• [PROBLEM TO WORK ON]:
Switch each "counterclockwise" in the lines below to "anticlockwise" and keep everything else the same.
------------------------
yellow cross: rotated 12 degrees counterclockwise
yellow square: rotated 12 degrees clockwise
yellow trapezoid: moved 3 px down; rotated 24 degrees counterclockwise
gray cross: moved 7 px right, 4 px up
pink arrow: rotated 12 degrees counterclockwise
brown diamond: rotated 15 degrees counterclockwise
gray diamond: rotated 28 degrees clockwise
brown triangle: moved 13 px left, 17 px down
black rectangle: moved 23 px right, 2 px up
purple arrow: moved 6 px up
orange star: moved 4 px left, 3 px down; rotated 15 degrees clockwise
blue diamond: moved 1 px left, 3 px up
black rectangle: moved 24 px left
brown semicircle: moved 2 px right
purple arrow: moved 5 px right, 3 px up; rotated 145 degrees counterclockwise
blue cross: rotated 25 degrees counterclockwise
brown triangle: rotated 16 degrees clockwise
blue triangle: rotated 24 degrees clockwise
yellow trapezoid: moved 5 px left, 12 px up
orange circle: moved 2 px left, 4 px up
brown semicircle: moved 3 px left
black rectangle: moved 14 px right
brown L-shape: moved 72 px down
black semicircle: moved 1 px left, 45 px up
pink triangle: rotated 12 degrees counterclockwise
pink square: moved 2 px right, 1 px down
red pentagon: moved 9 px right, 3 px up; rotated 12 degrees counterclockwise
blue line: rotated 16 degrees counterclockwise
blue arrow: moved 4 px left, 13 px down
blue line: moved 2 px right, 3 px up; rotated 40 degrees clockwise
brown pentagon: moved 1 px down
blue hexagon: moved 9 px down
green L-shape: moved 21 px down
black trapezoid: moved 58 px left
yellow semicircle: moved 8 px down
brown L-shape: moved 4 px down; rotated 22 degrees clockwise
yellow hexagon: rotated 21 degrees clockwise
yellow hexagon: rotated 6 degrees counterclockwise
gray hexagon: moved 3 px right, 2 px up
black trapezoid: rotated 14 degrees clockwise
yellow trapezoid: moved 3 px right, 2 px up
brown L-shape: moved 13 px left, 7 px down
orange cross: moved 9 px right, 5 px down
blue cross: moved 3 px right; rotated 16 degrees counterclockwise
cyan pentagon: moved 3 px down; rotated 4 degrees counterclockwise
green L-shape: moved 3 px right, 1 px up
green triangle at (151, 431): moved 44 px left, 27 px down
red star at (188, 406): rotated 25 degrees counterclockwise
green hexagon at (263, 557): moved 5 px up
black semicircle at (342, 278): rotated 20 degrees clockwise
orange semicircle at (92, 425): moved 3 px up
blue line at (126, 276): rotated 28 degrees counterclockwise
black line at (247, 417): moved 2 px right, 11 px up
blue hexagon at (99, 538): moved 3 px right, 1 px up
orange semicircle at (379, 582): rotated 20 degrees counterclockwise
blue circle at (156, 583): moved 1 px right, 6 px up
------------------------
• [SOLUTION TO THIS TASK]:
yellow cross: rotated 12 degrees anticlockwise
yellow square: rotated 12 degrees clockwise
yellow trapezoid: moved 3 px down; rotated 24 degrees anticlockwise
gray cross: moved 7 px right, 4 px up
pink arrow: rotated 12 degrees anticlockwise
brown diamond: rotated 15 degrees anticlockwise
gray diamond: rotated 28 degrees clockwise
brown triangle: moved 13 px left, 17 px down
black rectangle: moved 23 px right, 2 px up
purple arrow: moved 6 px up
orange star: moved 4 px left, 3 px down; rotated 15 degrees clockwise
blue diamond: moved 1 px left, 3 px up
black rectangle: moved 24 px left
brown semicircle: moved 2 px right
purple arrow: moved 5 px right, 3 px up; rotated 145 degrees anticlockwise
blue cross: rotated 25 degrees anticlockwise
brown triangle: rotated 16 degrees clockwise
blue triangle: rotated 24 degrees clockwise
yellow trapezoid: moved 5 px left, 12 px up
orange circle: moved 2 px left, 4 px up
brown semicircle: moved 3 px left
black rectangle: moved 14 px right
brown L-shape: moved 72 px down
black semicircle: moved 1 px left, 45 px up
pink triangle: rotated 12 degrees anticlockwise
pink square: moved 2 px right, 1 px down
red pentagon: moved 9 px right, 3 px up; rotated 12 degrees anticlockwise
blue line: rotated 16 degrees anticlockwise
blue arrow: moved 4 px left, 13 px down
blue line: moved 2 px right, 3 px up; rotated 40 degrees clockwise
brown pentagon: moved 1 px down
blue hexagon: moved 9 px down
green L-shape: moved 21 px down
black trapezoid: moved 58 px left
yellow semicircle: moved 8 px down
brown L-shape: moved 4 px down; rotated 22 degrees clockwise
yellow hexagon: rotated 21 degrees clockwise
yellow hexagon: rotated 6 degrees anticlockwise
gray hexagon: moved 3 px right, 2 px up
black trapezoid: rotated 14 degrees clockwise
yellow trapezoid: moved 3 px right, 2 px up
brown L-shape: moved 13 px left, 7 px down
orange cross: moved 9 px right, 5 px down
blue cross: moved 3 px right; rotated 16 degrees anticlockwise
cyan pentagon: moved 3 px down; rotated 4 degrees anticlockwise
green L-shape: moved 3 px right, 1 px up
green triangle at (151, 431): moved 44 px left, 27 px down
red star at (188, 406): rotated 25 degrees anticlockwise
green hexagon at (263, 557): moved 5 px up
black semicircle at (342, 278): rotated 20 degrees clockwise
orange semicircle at (92, 425): moved 3 px up
blue line at (126, 276): rotated 28 degrees anticlockwise
black line at (247, 417): moved 2 px right, 11 px up
blue hexagon at (99, 538): moved 3 px right, 1 px up
orange semicircle at (379, 582): rotated 20 degrees anticlockwise
blue circle at (156, 583): moved 1 px right, 6 px up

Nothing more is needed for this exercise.